The problem:
Would you copy the records exactly, leaving the pictures out?

Exercise inputs:
================

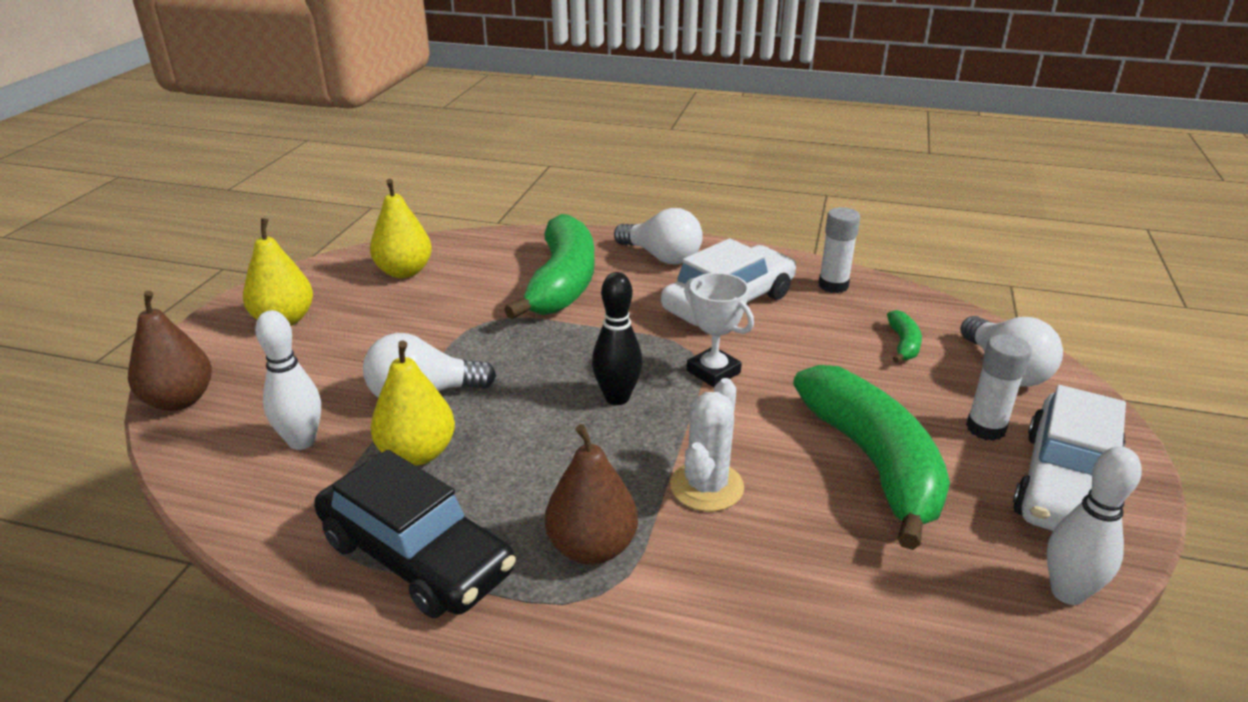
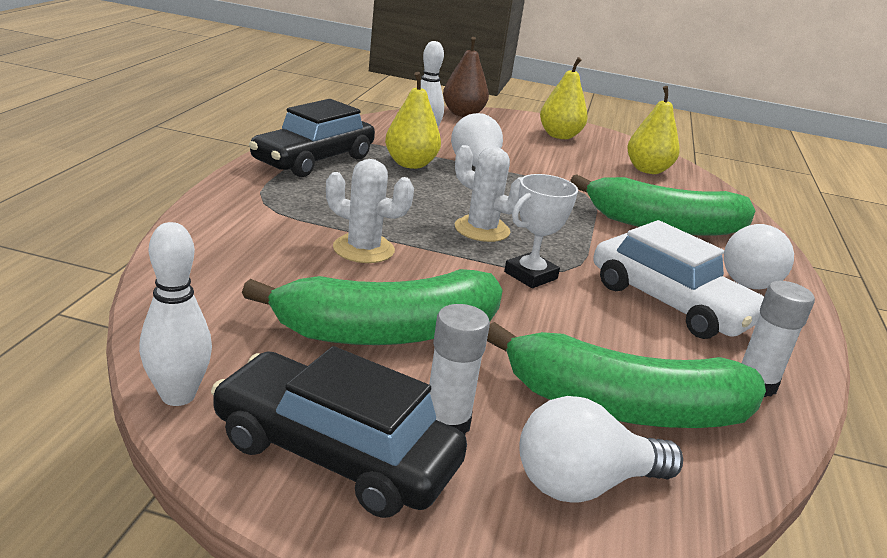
camera: 85 degrees right, 5 degrees down
(592, 547) = (306, 204): brown pear -> none
(617, 398) = (482, 229): black bowling pin -> white cactus
(903, 344) = (624, 407): green banana -> green banana, size x2.41
(1065, 485) = (335, 453): white car -> black car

================

Expected answer:
camera: 85 degrees right, 5 degrees down
(592, 547) = (306, 204): brown pear -> none
(617, 398) = (482, 229): black bowling pin -> white cactus
(903, 344) = (624, 407): green banana -> green banana, size x2.41
(1065, 485) = (335, 453): white car -> black car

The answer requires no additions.